WHAT YOU SHOULD DO: Filter the records for lines holding the string "RESET".

TASK INPUT:
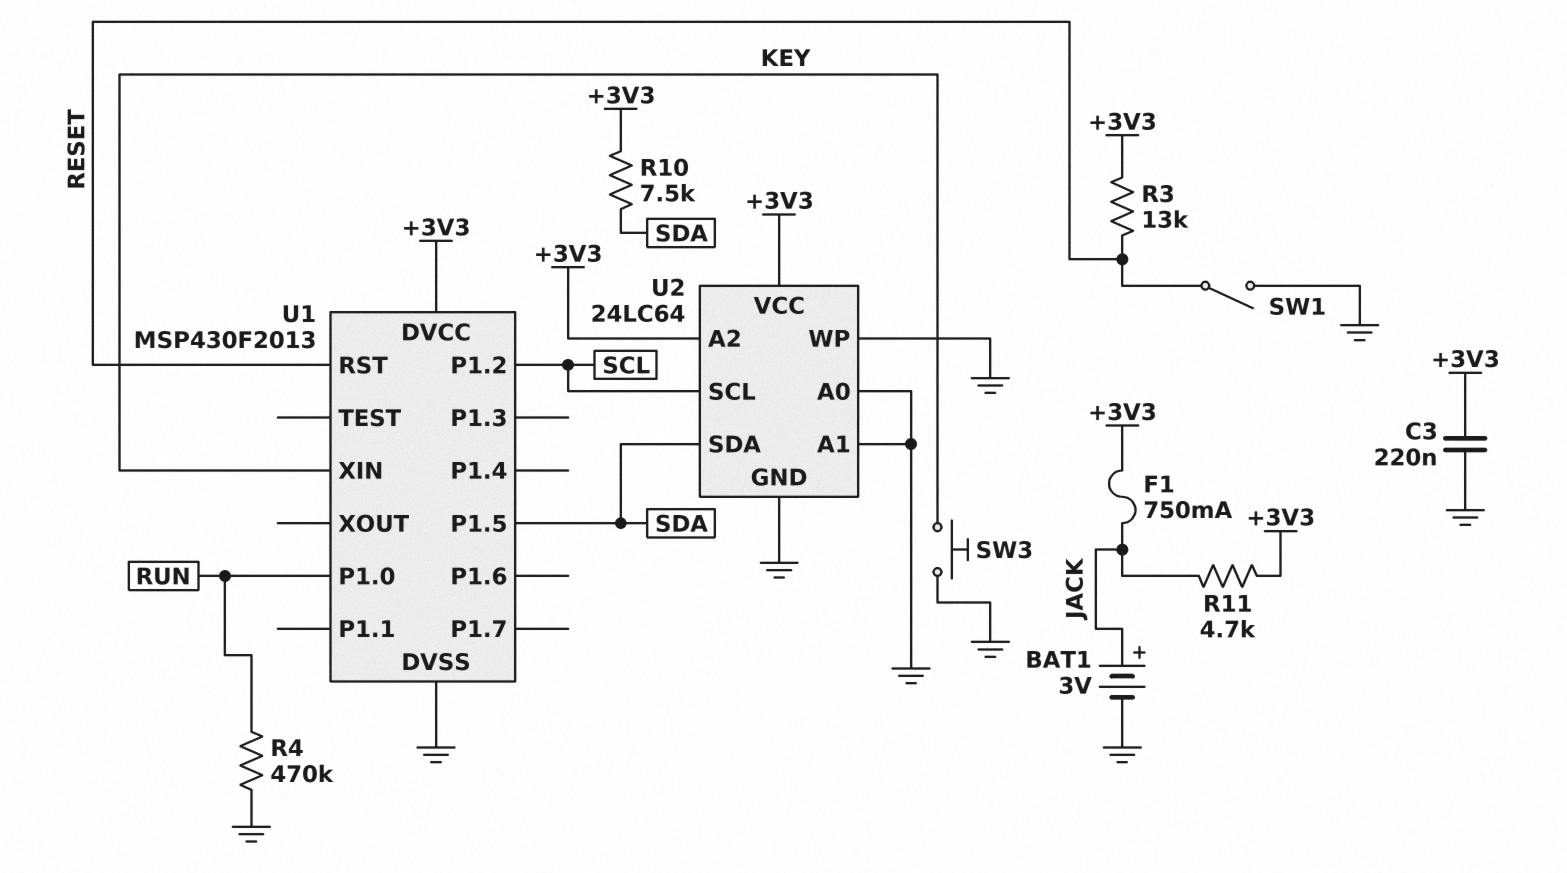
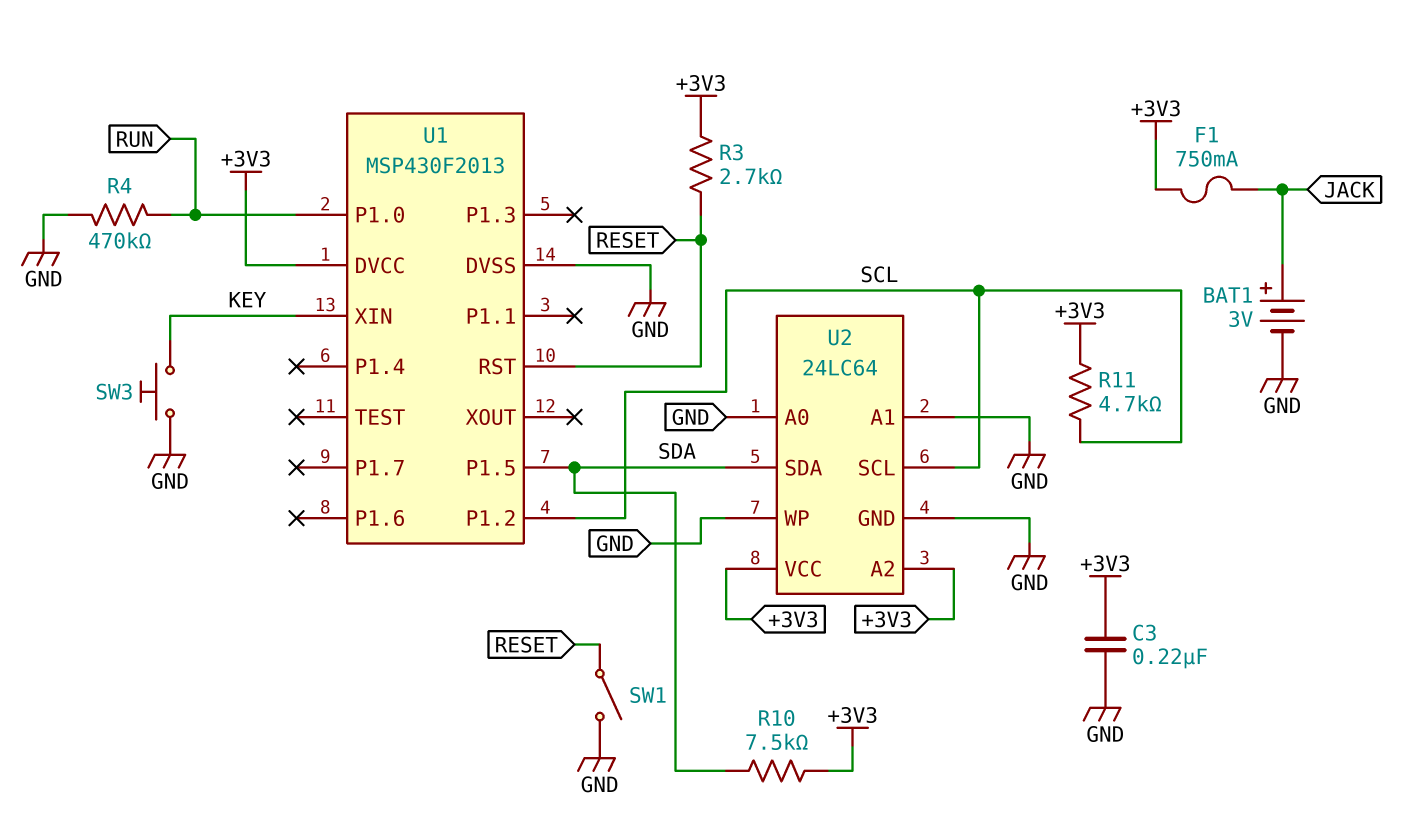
R3: 13k (+3V3, RESET) -> 2.7k (+3V3, RESET)
R11: 4.7k (+3V3, JACK) -> 4.7k (+3V3, SCL)

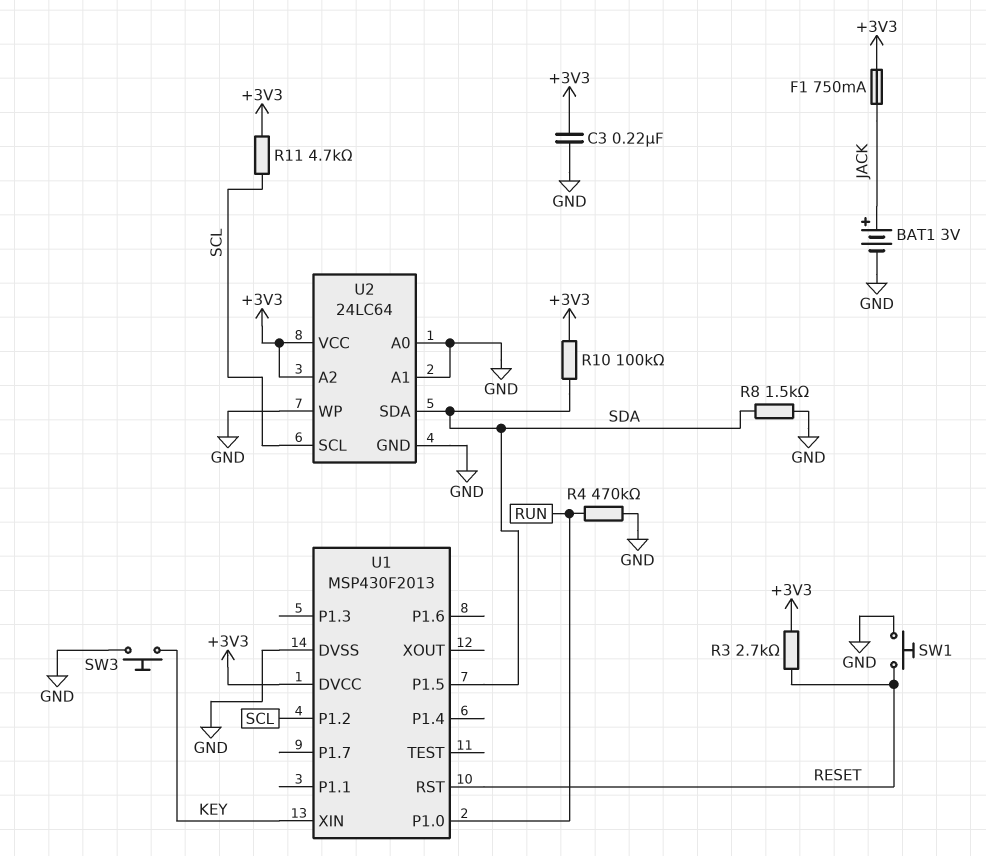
R8: none -> 1.5k (GND, SDA)
R10: 7.5k (+3V3, SDA) -> 100k (+3V3, SDA)
SW1: switch (GND, RESET) -> button (GND, RESET)

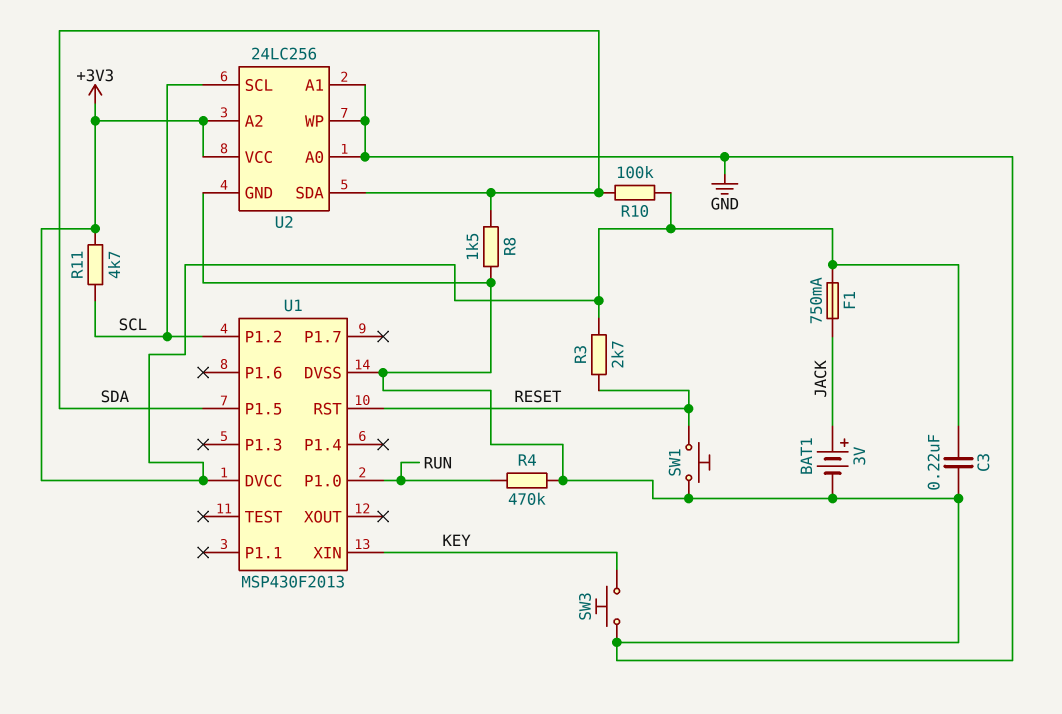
U2: 24LC64 -> 24LC256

OUTPUT BELOW:
R3: 13k (+3V3, RESET) -> 2.7k (+3V3, RESET)
SW1: switch (GND, RESET) -> button (GND, RESET)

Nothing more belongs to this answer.